(Modification records)
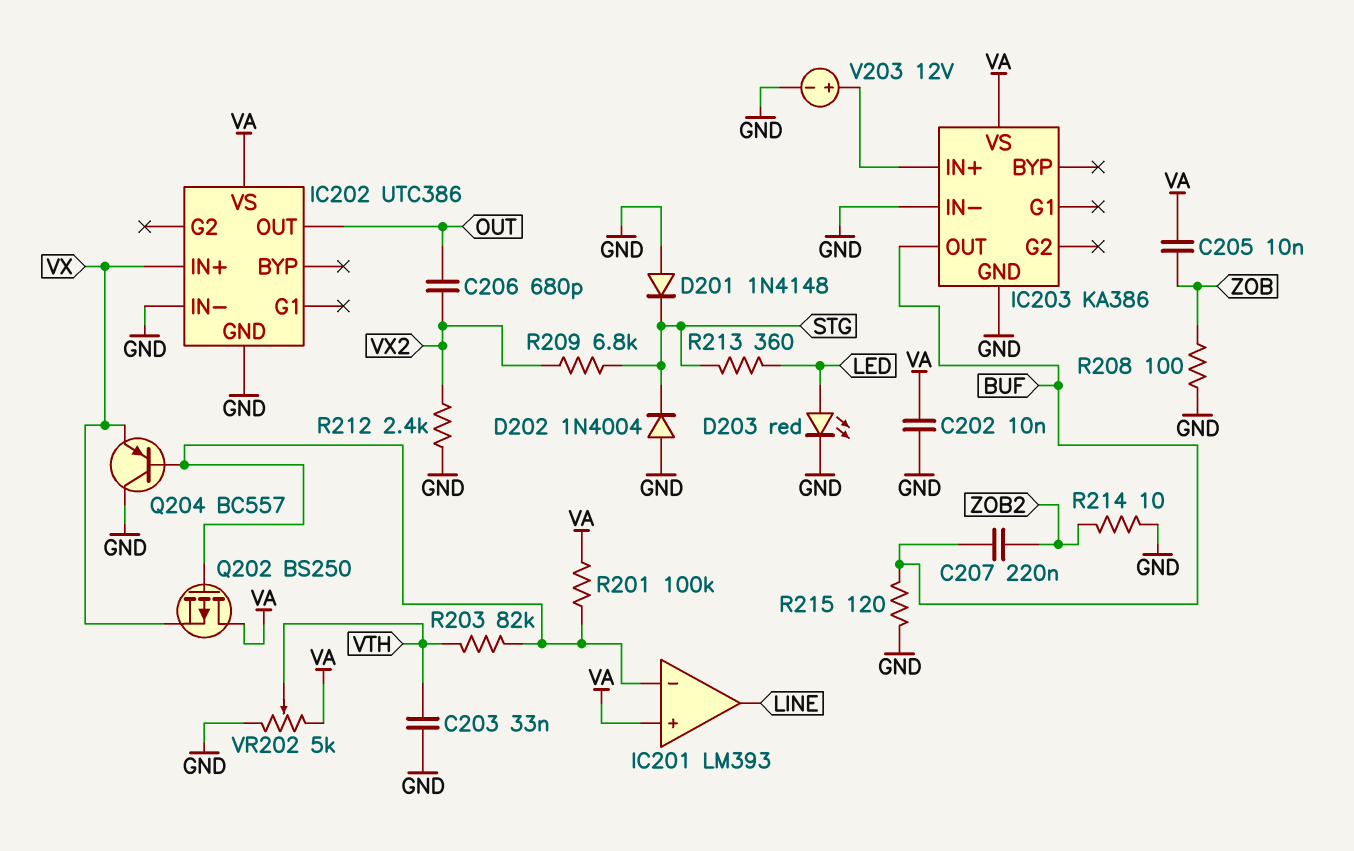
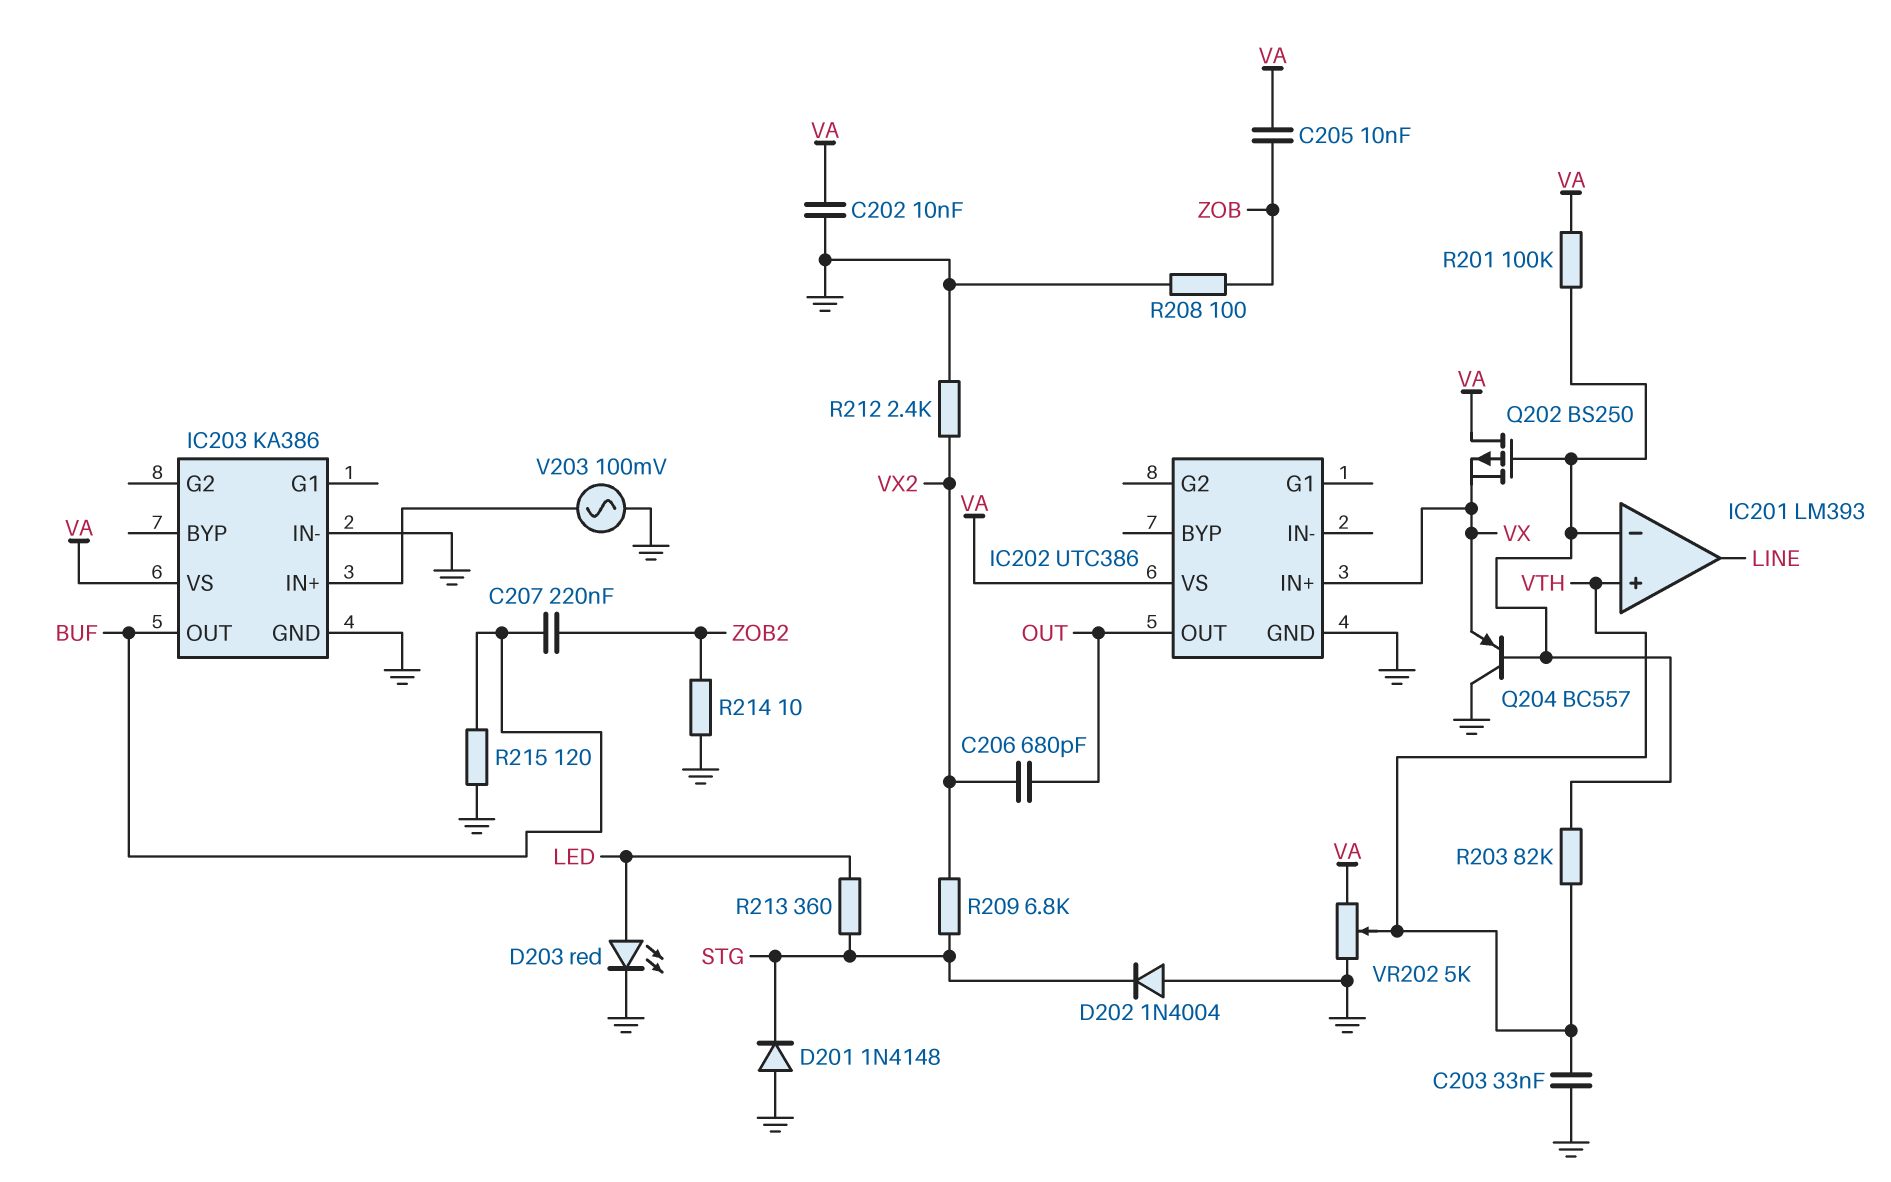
IC201 pin in+: VA -> VTH
IC202 pin IN-: GND -> none
V203: 12V (plus IC203/IN+, minus GND) -> AC 100mV (GND, IC203/IN+)

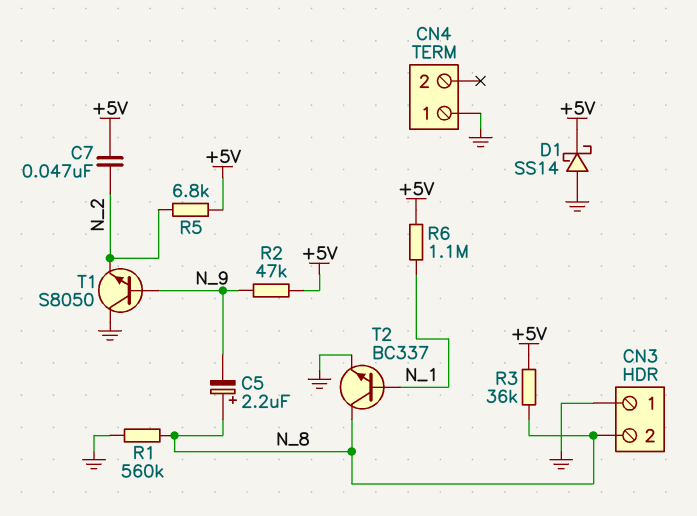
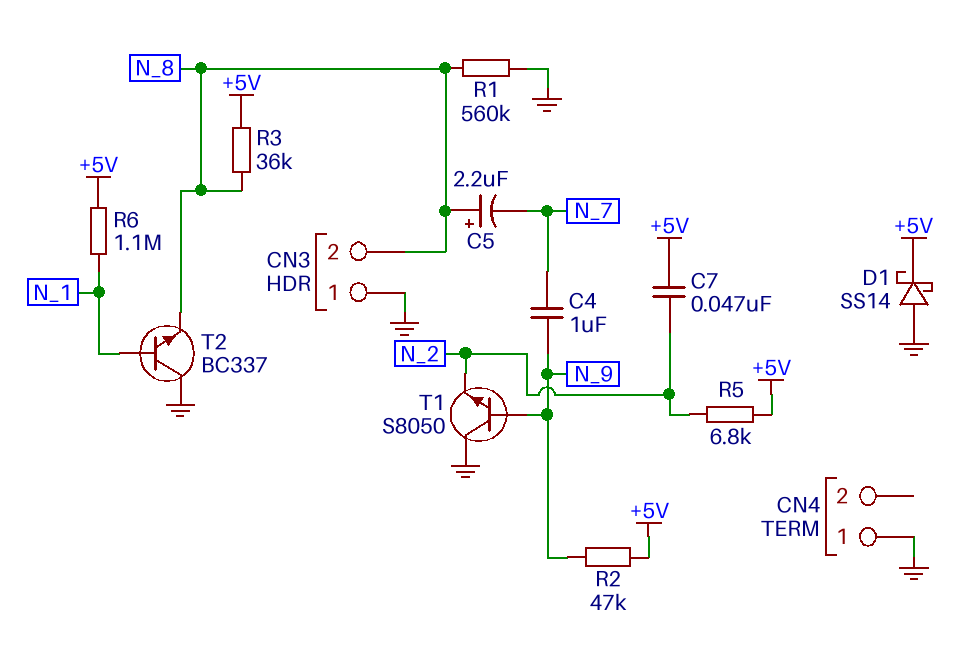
C4: none -> 1uF (N_7, N_9)
C5: 2.2uF (plus N_8, minus N_9) -> 2.2uF (plus N_8, minus N_7)
T2: NPN BC337 (B N_1, C N_8, E GND) -> NPN BC337 (B N_1, C GND, E N_8)

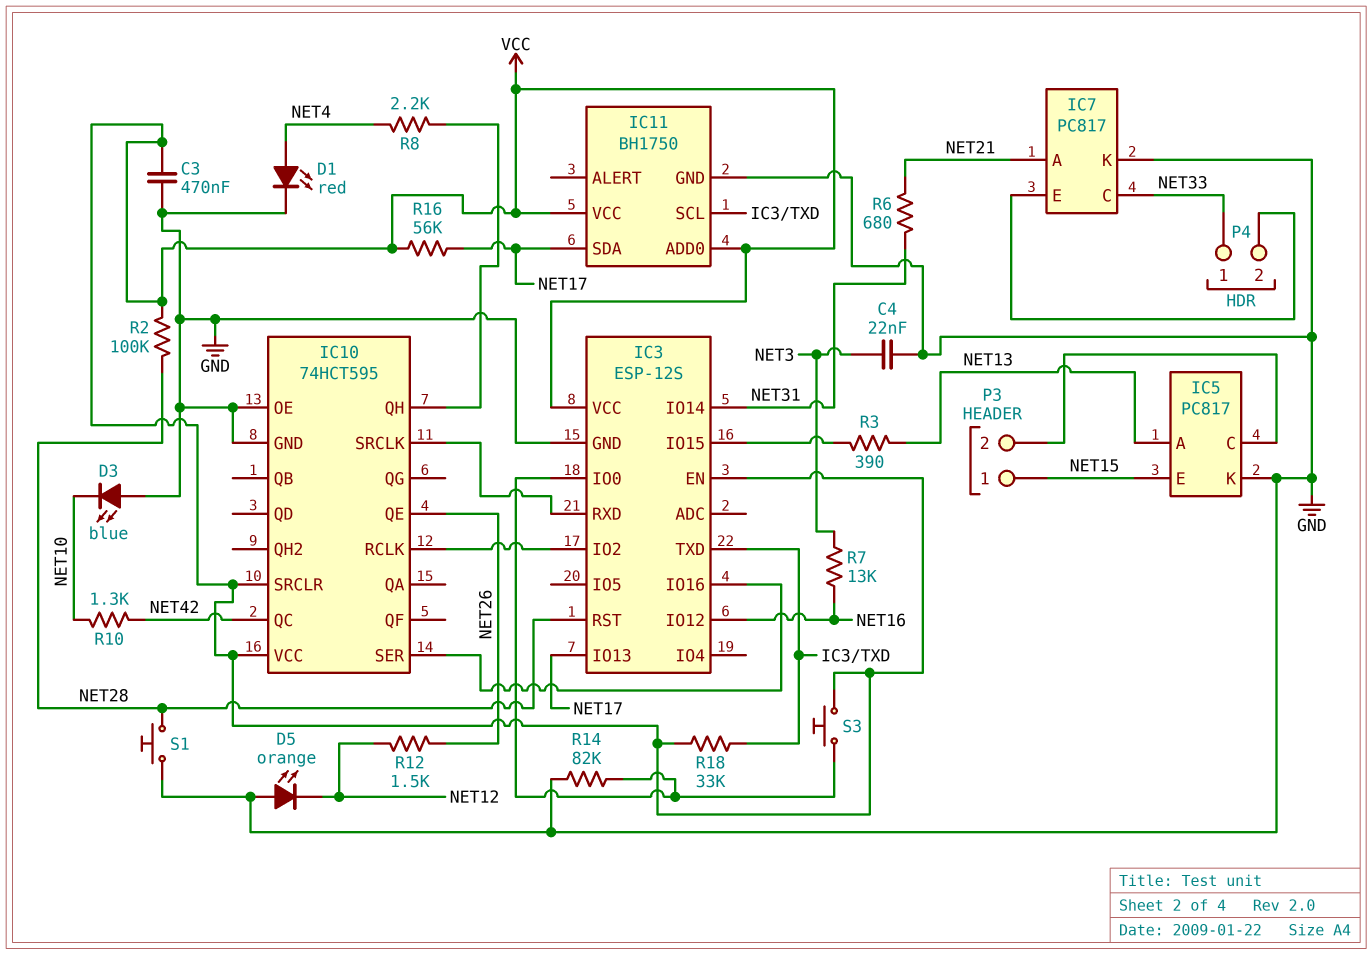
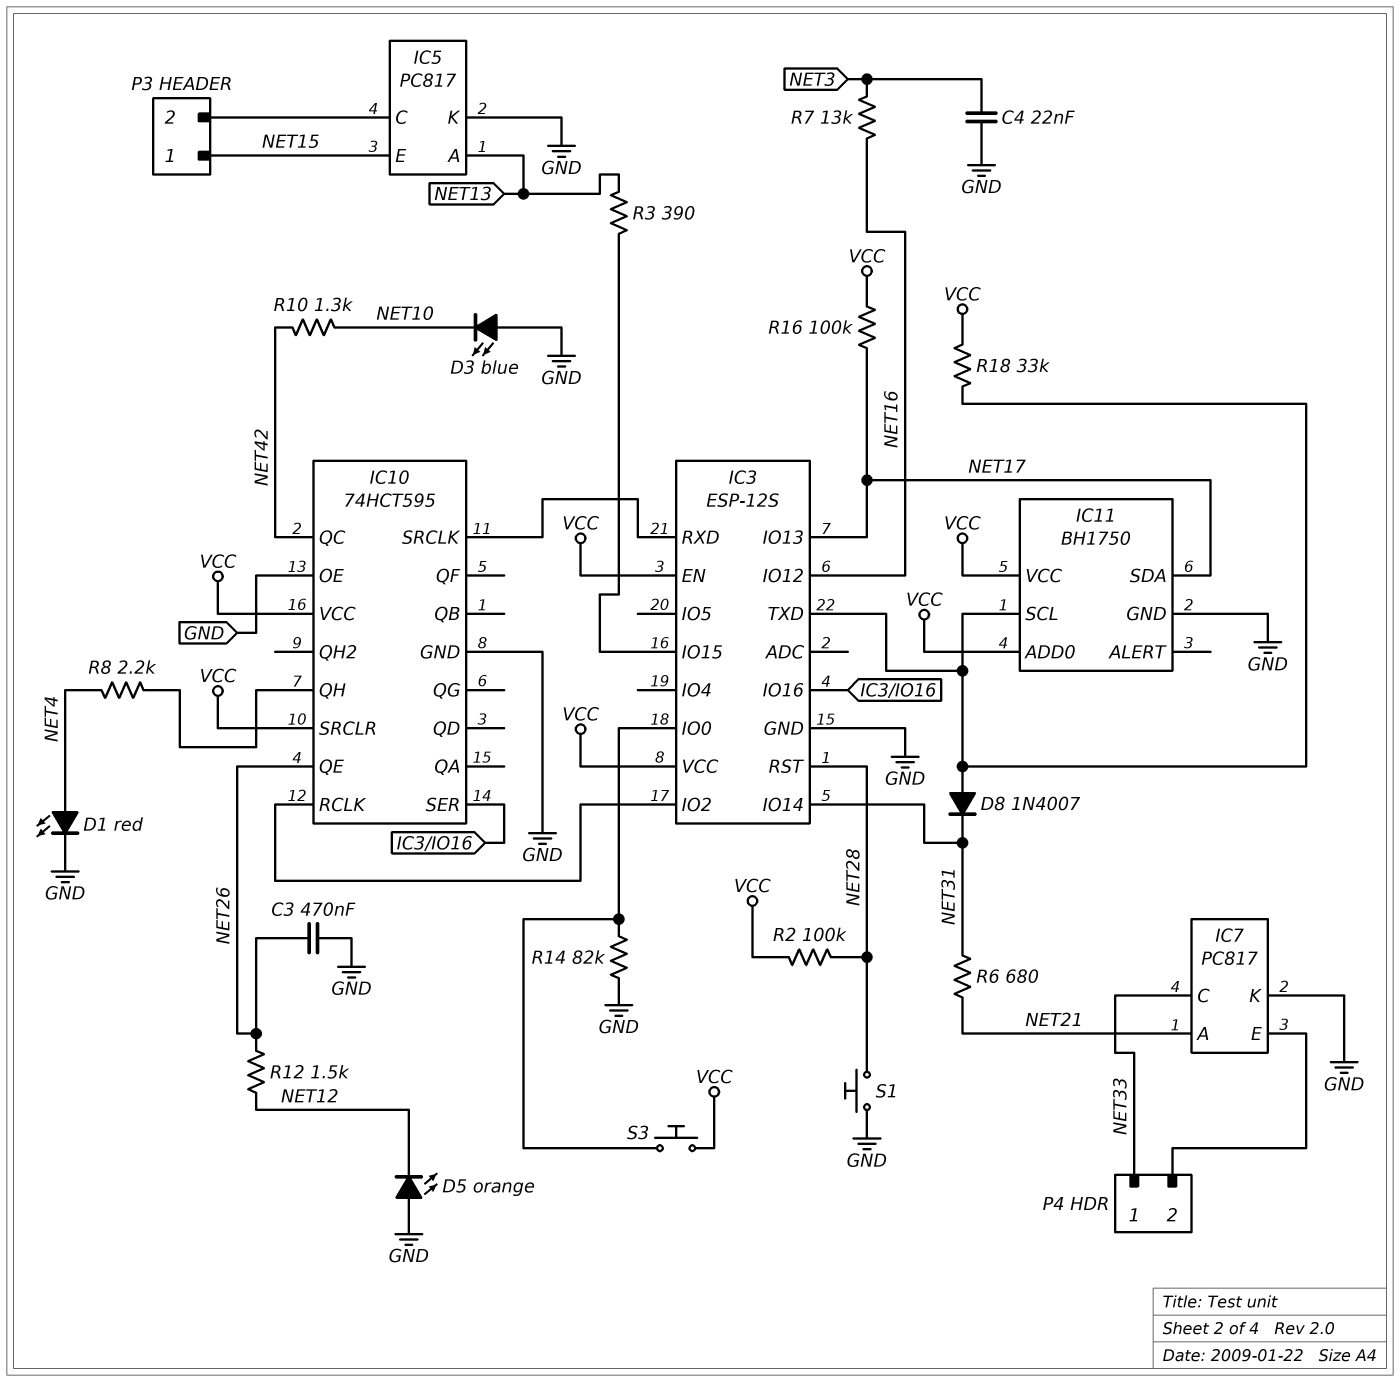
C3: 470nF (GND, VCC) -> 470nF (GND, NET26)
D8: none -> diode 1N4007 (A IC3/TXD, K NET31)
R16: 56k (NET17, VCC) -> 100k (NET17, VCC)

> **WHAT THE TASK REQUIRES**
Each line from the one with "V203: 12V (plus" to the final line of the data above is to be printed exactly; no picture should appear in the copy.

> **SOLUTION TO THIS EXERCISE**
V203: 12V (plus IC203/IN+, minus GND) -> AC 100mV (GND, IC203/IN+)

C4: none -> 1uF (N_7, N_9)
C5: 2.2uF (plus N_8, minus N_9) -> 2.2uF (plus N_8, minus N_7)
T2: NPN BC337 (B N_1, C N_8, E GND) -> NPN BC337 (B N_1, C GND, E N_8)

C3: 470nF (GND, VCC) -> 470nF (GND, NET26)
D8: none -> diode 1N4007 (A IC3/TXD, K NET31)
R16: 56k (NET17, VCC) -> 100k (NET17, VCC)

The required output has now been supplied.